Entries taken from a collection
********

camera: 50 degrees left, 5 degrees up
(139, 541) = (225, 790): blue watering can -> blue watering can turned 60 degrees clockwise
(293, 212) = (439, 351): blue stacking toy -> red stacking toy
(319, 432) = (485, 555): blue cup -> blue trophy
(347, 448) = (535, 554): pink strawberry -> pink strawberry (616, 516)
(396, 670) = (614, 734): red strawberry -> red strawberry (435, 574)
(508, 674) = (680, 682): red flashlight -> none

********

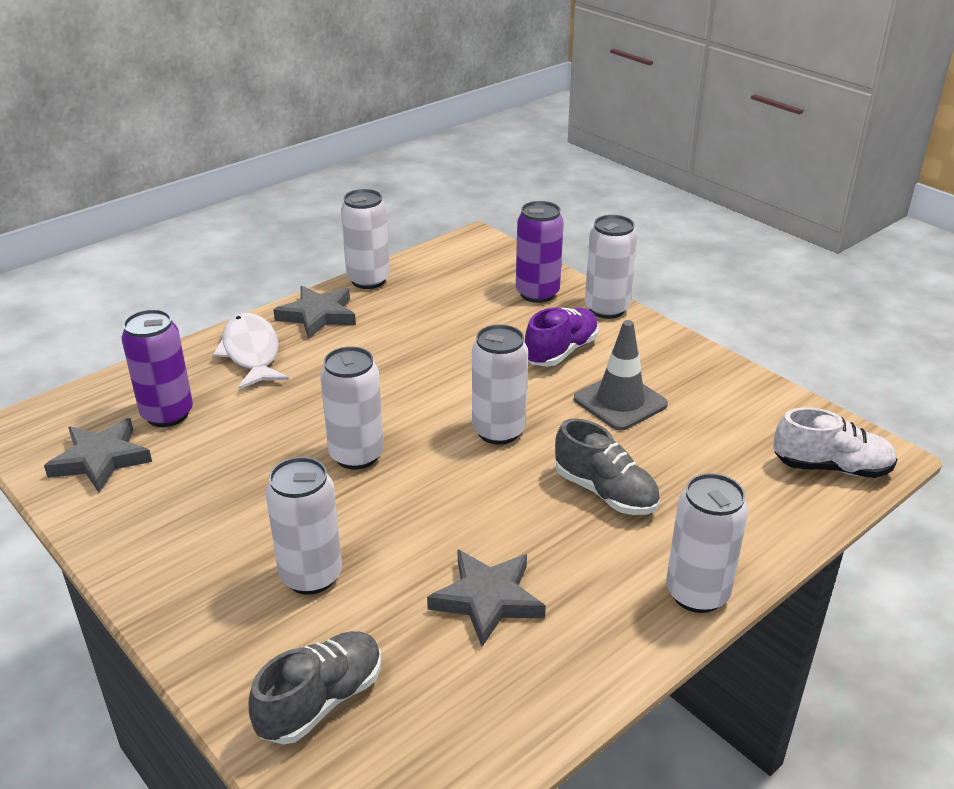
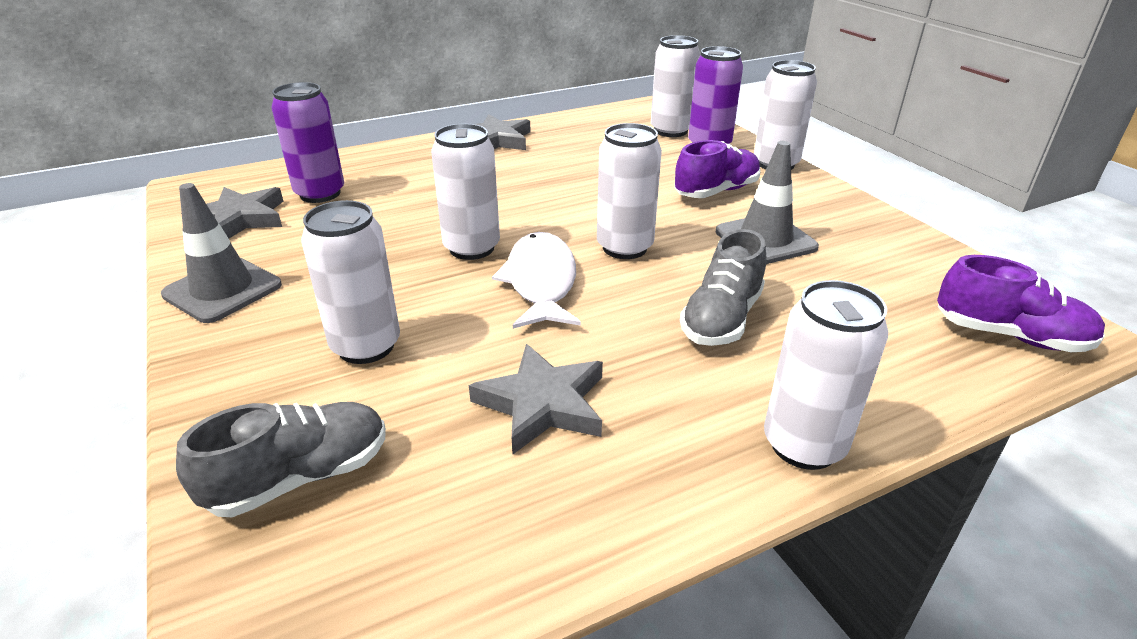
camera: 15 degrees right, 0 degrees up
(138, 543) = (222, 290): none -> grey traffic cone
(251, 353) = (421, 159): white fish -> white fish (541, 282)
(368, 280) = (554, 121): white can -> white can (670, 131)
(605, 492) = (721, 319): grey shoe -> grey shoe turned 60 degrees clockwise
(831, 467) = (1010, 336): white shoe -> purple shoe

********

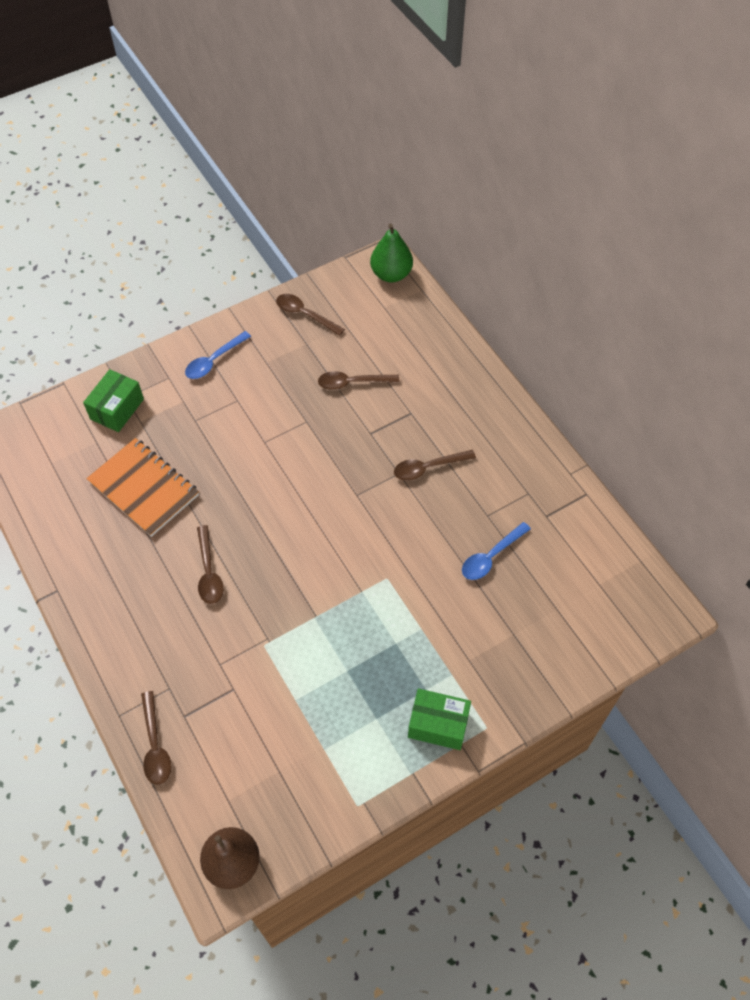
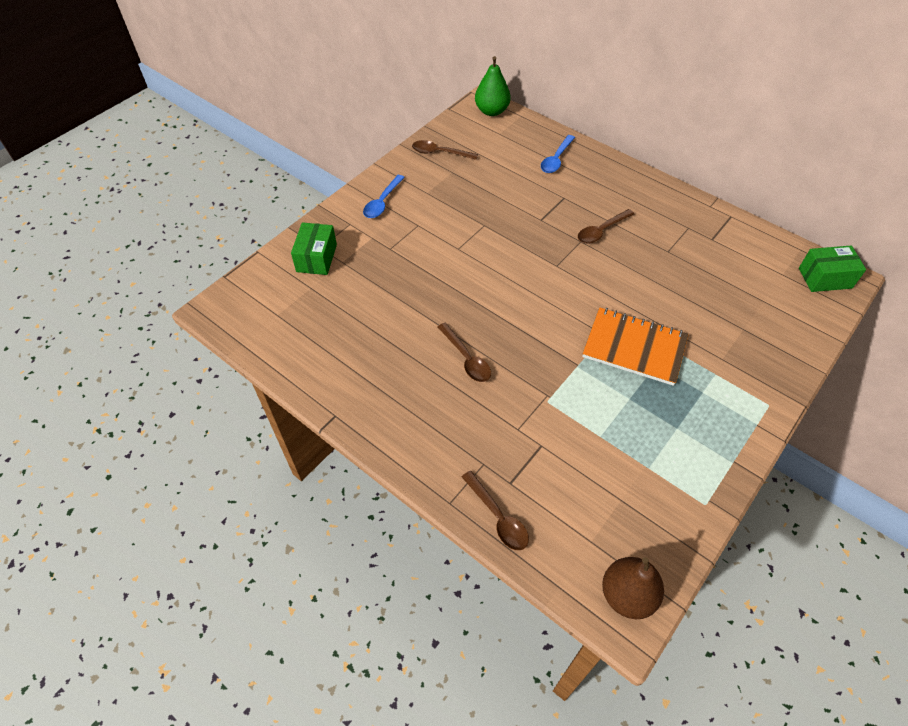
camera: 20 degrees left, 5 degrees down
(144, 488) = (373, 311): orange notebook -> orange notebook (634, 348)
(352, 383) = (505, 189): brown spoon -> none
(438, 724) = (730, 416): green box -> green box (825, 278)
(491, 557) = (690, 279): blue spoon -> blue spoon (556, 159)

********

## [TASK PROMPT]
For the string "spoon", count the lines of the entries above that include it; answer with the number only.

## [SOLUTION TO THE PROBLEM]
2